» **How to complete this task**
Every line from the one that contains "green ruler: 0 -> 3" to the end of the material below should be output exactly, with both ends included and nothing else.

» **Study material**
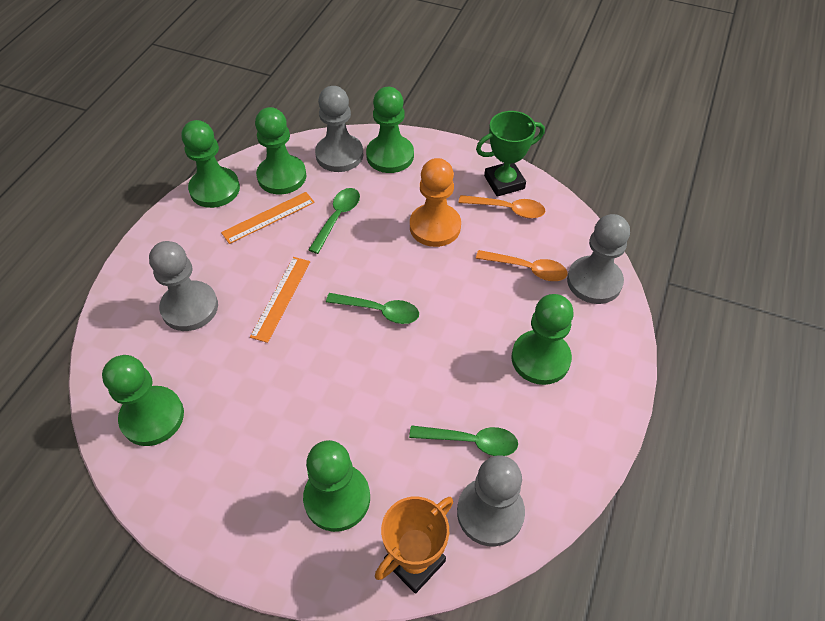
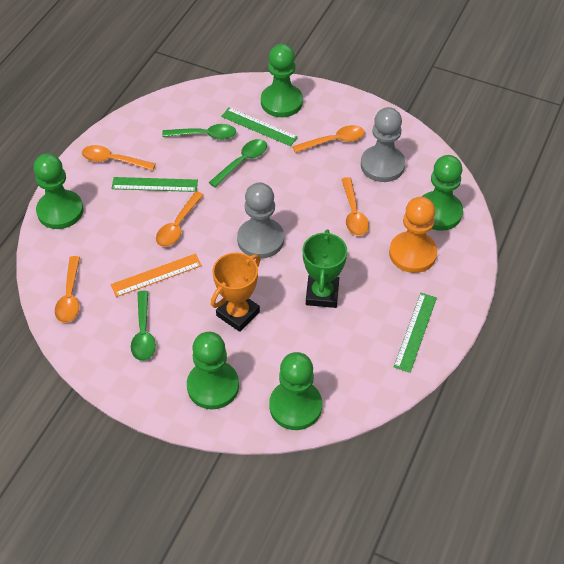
green pawn: 6 -> 5
green ruler: 0 -> 3
grey pawn: 4 -> 2
orange ruler: 2 -> 1
orange spoon: 2 -> 5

» **Response box**
green ruler: 0 -> 3
grey pawn: 4 -> 2
orange ruler: 2 -> 1
orange spoon: 2 -> 5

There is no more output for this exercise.